> What to produce: Restate the listing below word for word, omitting any images.
--- Source data ---
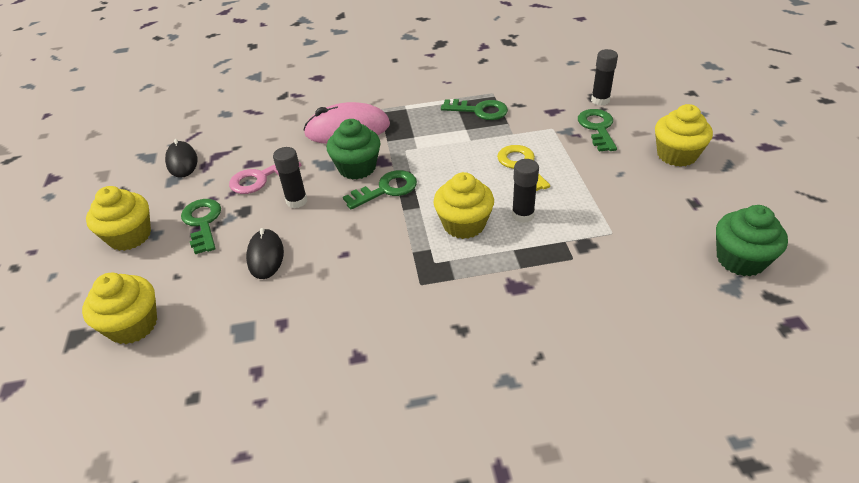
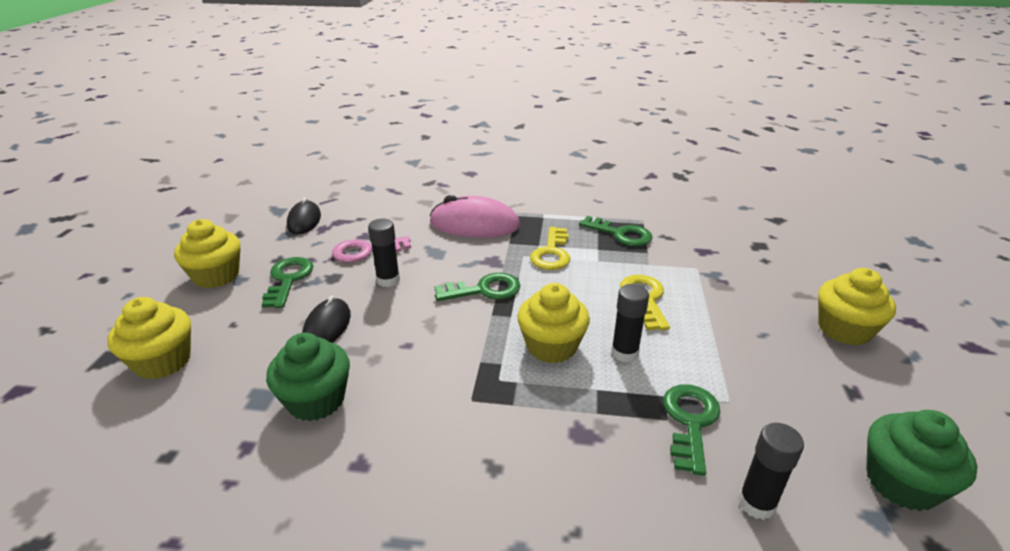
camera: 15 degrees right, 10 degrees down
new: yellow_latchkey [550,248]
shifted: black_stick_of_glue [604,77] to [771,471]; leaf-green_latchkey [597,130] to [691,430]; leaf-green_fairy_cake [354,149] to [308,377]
---
> Answer space:
camera: 15 degrees right, 10 degrees down
new: yellow_latchkey [550,248]
shifted: black_stick_of_glue [604,77] to [771,471]; leaf-green_latchkey [597,130] to [691,430]; leaf-green_fairy_cake [354,149] to [308,377]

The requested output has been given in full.